- **WORK TO BE COMPLETED**:
Every line below should be given again without alteration.

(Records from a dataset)
Content starts

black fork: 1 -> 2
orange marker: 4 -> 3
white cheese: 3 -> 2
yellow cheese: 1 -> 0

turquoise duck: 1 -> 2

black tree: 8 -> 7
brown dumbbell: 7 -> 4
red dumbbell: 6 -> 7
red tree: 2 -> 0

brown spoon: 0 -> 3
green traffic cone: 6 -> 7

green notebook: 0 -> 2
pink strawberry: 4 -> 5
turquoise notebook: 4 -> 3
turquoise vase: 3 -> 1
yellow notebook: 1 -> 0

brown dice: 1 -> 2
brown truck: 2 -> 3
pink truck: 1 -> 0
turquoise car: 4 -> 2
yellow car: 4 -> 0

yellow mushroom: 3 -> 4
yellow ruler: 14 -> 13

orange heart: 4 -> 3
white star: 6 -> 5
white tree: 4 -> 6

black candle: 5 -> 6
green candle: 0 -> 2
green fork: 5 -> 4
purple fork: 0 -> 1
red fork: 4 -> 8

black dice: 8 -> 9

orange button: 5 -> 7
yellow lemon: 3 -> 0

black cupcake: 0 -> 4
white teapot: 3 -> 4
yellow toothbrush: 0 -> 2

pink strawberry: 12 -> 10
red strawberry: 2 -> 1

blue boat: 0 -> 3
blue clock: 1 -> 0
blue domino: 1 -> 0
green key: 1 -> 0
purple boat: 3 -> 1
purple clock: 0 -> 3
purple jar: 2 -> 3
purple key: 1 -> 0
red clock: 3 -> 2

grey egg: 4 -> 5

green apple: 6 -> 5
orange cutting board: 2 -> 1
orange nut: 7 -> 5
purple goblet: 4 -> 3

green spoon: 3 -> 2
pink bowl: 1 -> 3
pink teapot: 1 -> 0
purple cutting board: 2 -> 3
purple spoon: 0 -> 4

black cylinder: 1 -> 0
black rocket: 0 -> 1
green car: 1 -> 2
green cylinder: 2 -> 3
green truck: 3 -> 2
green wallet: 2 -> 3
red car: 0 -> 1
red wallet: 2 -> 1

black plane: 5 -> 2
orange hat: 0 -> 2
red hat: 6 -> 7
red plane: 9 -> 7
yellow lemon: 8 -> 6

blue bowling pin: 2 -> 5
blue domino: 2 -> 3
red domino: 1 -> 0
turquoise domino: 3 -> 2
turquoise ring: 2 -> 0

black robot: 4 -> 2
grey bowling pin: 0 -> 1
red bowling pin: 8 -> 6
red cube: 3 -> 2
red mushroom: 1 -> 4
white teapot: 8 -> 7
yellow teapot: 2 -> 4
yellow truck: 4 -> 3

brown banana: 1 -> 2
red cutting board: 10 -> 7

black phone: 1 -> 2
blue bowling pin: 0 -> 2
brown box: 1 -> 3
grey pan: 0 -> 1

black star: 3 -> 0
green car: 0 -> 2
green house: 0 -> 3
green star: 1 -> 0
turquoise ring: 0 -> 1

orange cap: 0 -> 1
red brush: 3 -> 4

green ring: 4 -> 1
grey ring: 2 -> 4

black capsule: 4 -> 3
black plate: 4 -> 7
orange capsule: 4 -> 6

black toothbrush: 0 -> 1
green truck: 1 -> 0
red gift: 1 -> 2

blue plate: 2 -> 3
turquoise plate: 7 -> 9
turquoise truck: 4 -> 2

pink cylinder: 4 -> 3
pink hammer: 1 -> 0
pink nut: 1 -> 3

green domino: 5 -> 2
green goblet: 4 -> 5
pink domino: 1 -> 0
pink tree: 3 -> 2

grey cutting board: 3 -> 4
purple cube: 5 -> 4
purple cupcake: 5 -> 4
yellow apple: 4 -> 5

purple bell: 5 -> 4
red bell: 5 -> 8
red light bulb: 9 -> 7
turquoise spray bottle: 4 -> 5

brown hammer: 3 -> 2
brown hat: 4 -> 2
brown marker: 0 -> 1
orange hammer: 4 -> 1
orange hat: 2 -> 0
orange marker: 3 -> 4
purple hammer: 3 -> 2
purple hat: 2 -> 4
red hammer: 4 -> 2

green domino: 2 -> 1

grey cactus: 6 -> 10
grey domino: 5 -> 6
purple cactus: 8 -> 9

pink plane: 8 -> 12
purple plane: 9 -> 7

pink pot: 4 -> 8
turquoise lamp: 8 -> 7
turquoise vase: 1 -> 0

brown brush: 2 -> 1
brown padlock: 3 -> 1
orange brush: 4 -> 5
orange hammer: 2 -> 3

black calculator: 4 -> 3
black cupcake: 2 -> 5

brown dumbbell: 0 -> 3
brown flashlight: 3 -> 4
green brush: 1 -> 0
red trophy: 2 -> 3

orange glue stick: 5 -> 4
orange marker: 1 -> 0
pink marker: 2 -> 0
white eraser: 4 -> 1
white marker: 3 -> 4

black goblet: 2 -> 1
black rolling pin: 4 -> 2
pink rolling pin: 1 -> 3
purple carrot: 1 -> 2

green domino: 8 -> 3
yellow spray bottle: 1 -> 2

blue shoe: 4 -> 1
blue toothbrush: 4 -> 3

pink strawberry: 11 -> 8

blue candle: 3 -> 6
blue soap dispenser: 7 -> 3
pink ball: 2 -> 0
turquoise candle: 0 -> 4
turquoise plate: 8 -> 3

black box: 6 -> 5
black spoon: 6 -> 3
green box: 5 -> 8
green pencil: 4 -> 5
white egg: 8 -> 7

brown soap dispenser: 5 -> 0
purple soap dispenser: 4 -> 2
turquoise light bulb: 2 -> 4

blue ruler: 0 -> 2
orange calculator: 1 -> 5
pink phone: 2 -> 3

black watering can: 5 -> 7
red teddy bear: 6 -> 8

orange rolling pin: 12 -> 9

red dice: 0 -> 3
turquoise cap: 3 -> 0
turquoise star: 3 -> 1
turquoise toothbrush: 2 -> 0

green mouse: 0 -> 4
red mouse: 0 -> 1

Content ends

- **RESPONSE BELOW**:
black fork: 1 -> 2
orange marker: 4 -> 3
white cheese: 3 -> 2
yellow cheese: 1 -> 0

turquoise duck: 1 -> 2

black tree: 8 -> 7
brown dumbbell: 7 -> 4
red dumbbell: 6 -> 7
red tree: 2 -> 0

brown spoon: 0 -> 3
green traffic cone: 6 -> 7

green notebook: 0 -> 2
pink strawberry: 4 -> 5
turquoise notebook: 4 -> 3
turquoise vase: 3 -> 1
yellow notebook: 1 -> 0

brown dice: 1 -> 2
brown truck: 2 -> 3
pink truck: 1 -> 0
turquoise car: 4 -> 2
yellow car: 4 -> 0

yellow mushroom: 3 -> 4
yellow ruler: 14 -> 13

orange heart: 4 -> 3
white star: 6 -> 5
white tree: 4 -> 6

black candle: 5 -> 6
green candle: 0 -> 2
green fork: 5 -> 4
purple fork: 0 -> 1
red fork: 4 -> 8

black dice: 8 -> 9

orange button: 5 -> 7
yellow lemon: 3 -> 0

black cupcake: 0 -> 4
white teapot: 3 -> 4
yellow toothbrush: 0 -> 2

pink strawberry: 12 -> 10
red strawberry: 2 -> 1

blue boat: 0 -> 3
blue clock: 1 -> 0
blue domino: 1 -> 0
green key: 1 -> 0
purple boat: 3 -> 1
purple clock: 0 -> 3
purple jar: 2 -> 3
purple key: 1 -> 0
red clock: 3 -> 2

grey egg: 4 -> 5

green apple: 6 -> 5
orange cutting board: 2 -> 1
orange nut: 7 -> 5
purple goblet: 4 -> 3

green spoon: 3 -> 2
pink bowl: 1 -> 3
pink teapot: 1 -> 0
purple cutting board: 2 -> 3
purple spoon: 0 -> 4

black cylinder: 1 -> 0
black rocket: 0 -> 1
green car: 1 -> 2
green cylinder: 2 -> 3
green truck: 3 -> 2
green wallet: 2 -> 3
red car: 0 -> 1
red wallet: 2 -> 1

black plane: 5 -> 2
orange hat: 0 -> 2
red hat: 6 -> 7
red plane: 9 -> 7
yellow lemon: 8 -> 6

blue bowling pin: 2 -> 5
blue domino: 2 -> 3
red domino: 1 -> 0
turquoise domino: 3 -> 2
turquoise ring: 2 -> 0

black robot: 4 -> 2
grey bowling pin: 0 -> 1
red bowling pin: 8 -> 6
red cube: 3 -> 2
red mushroom: 1 -> 4
white teapot: 8 -> 7
yellow teapot: 2 -> 4
yellow truck: 4 -> 3

brown banana: 1 -> 2
red cutting board: 10 -> 7

black phone: 1 -> 2
blue bowling pin: 0 -> 2
brown box: 1 -> 3
grey pan: 0 -> 1

black star: 3 -> 0
green car: 0 -> 2
green house: 0 -> 3
green star: 1 -> 0
turquoise ring: 0 -> 1

orange cap: 0 -> 1
red brush: 3 -> 4

green ring: 4 -> 1
grey ring: 2 -> 4

black capsule: 4 -> 3
black plate: 4 -> 7
orange capsule: 4 -> 6

black toothbrush: 0 -> 1
green truck: 1 -> 0
red gift: 1 -> 2

blue plate: 2 -> 3
turquoise plate: 7 -> 9
turquoise truck: 4 -> 2

pink cylinder: 4 -> 3
pink hammer: 1 -> 0
pink nut: 1 -> 3

green domino: 5 -> 2
green goblet: 4 -> 5
pink domino: 1 -> 0
pink tree: 3 -> 2

grey cutting board: 3 -> 4
purple cube: 5 -> 4
purple cupcake: 5 -> 4
yellow apple: 4 -> 5

purple bell: 5 -> 4
red bell: 5 -> 8
red light bulb: 9 -> 7
turquoise spray bottle: 4 -> 5

brown hammer: 3 -> 2
brown hat: 4 -> 2
brown marker: 0 -> 1
orange hammer: 4 -> 1
orange hat: 2 -> 0
orange marker: 3 -> 4
purple hammer: 3 -> 2
purple hat: 2 -> 4
red hammer: 4 -> 2

green domino: 2 -> 1

grey cactus: 6 -> 10
grey domino: 5 -> 6
purple cactus: 8 -> 9

pink plane: 8 -> 12
purple plane: 9 -> 7

pink pot: 4 -> 8
turquoise lamp: 8 -> 7
turquoise vase: 1 -> 0

brown brush: 2 -> 1
brown padlock: 3 -> 1
orange brush: 4 -> 5
orange hammer: 2 -> 3

black calculator: 4 -> 3
black cupcake: 2 -> 5

brown dumbbell: 0 -> 3
brown flashlight: 3 -> 4
green brush: 1 -> 0
red trophy: 2 -> 3

orange glue stick: 5 -> 4
orange marker: 1 -> 0
pink marker: 2 -> 0
white eraser: 4 -> 1
white marker: 3 -> 4

black goblet: 2 -> 1
black rolling pin: 4 -> 2
pink rolling pin: 1 -> 3
purple carrot: 1 -> 2

green domino: 8 -> 3
yellow spray bottle: 1 -> 2

blue shoe: 4 -> 1
blue toothbrush: 4 -> 3

pink strawberry: 11 -> 8

blue candle: 3 -> 6
blue soap dispenser: 7 -> 3
pink ball: 2 -> 0
turquoise candle: 0 -> 4
turquoise plate: 8 -> 3

black box: 6 -> 5
black spoon: 6 -> 3
green box: 5 -> 8
green pencil: 4 -> 5
white egg: 8 -> 7

brown soap dispenser: 5 -> 0
purple soap dispenser: 4 -> 2
turquoise light bulb: 2 -> 4

blue ruler: 0 -> 2
orange calculator: 1 -> 5
pink phone: 2 -> 3

black watering can: 5 -> 7
red teddy bear: 6 -> 8

orange rolling pin: 12 -> 9

red dice: 0 -> 3
turquoise cap: 3 -> 0
turquoise star: 3 -> 1
turquoise toothbrush: 2 -> 0

green mouse: 0 -> 4
red mouse: 0 -> 1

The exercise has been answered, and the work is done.